**REQUIRED WORK**
Search the data for "brown". Each line containing it is to be copied.

Before-and-after object listings
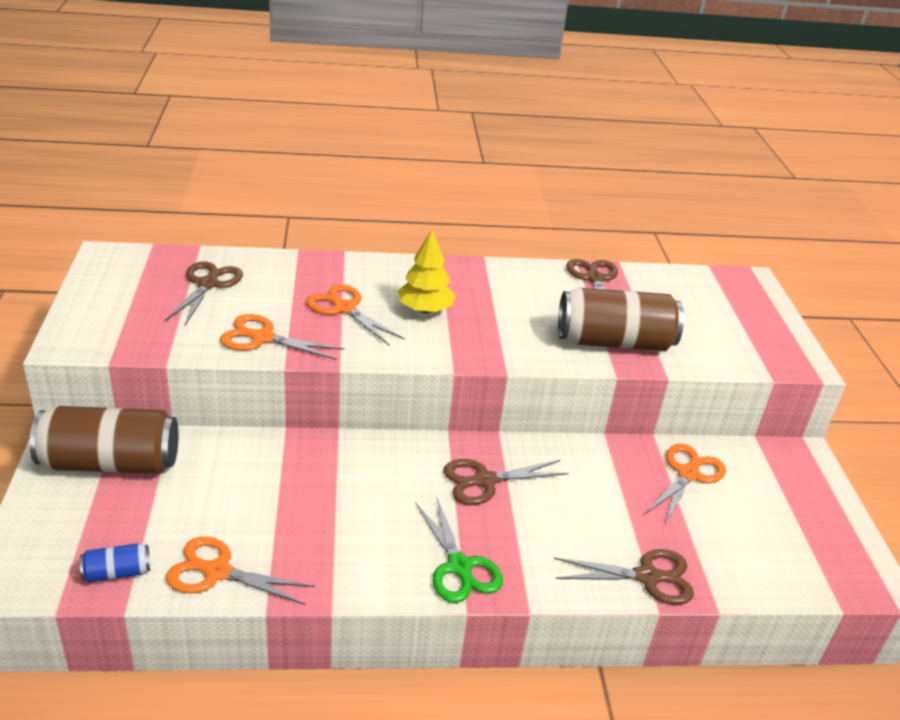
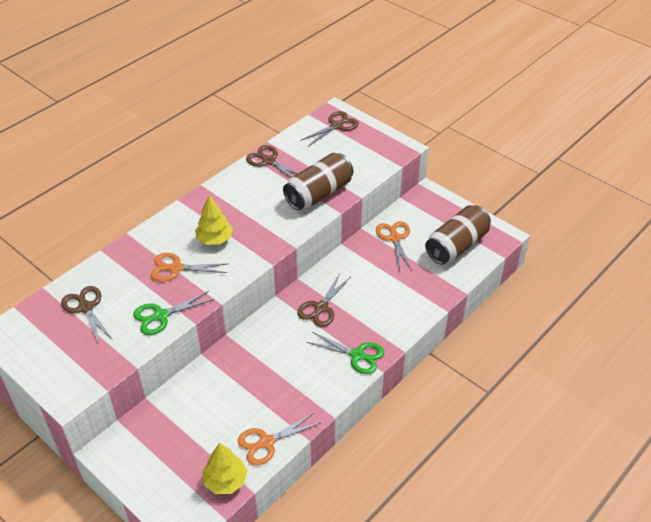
camera: 40 degrees left, 10 degrees up
(110, 463) = (145, 440): brown can -> brown can (456, 246)
(117, 573) = (225, 480): blue can -> yellow tree
(262, 338) = (161, 316): orange scissors -> green scissors
(647, 577) = (428, 299): brown scissors -> brown scissors (336, 126)

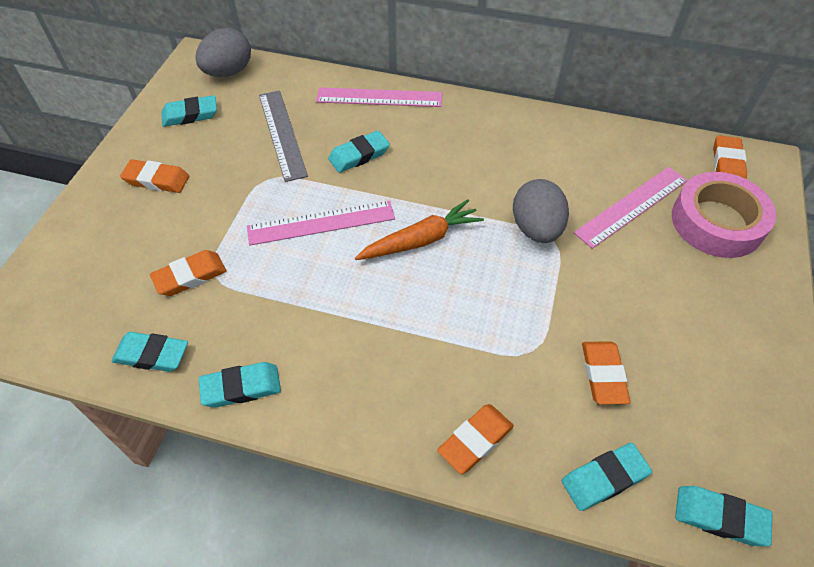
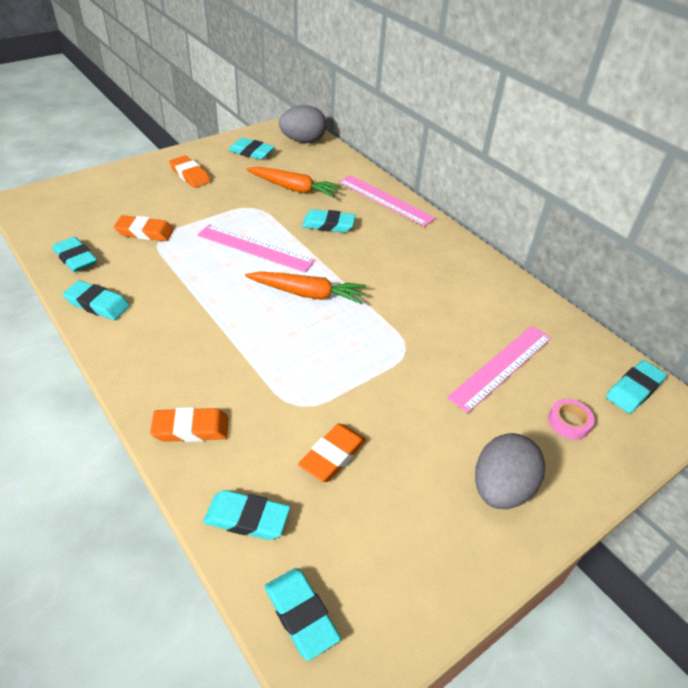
camera: 35 degrees right, 10 degrees down
(282, 134) = (294, 189): grey ruler -> orange carrot
(536, 229) = (401, 335): grey egg -> grey egg (501, 489)
(631, 206) = (501, 366): pink ruler -> pink ruler turned 45 degrees counterclockwise
(717, 222) = (569, 422): pink tape -> pink tape, size x0.43
(727, 165) = (634, 390): orange eraser -> turquoise eraser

**RESPONSE TO THIS TASK**
(110, 463) = (145, 440): brown can -> brown can (456, 246)
(647, 577) = (428, 299): brown scissors -> brown scissors (336, 126)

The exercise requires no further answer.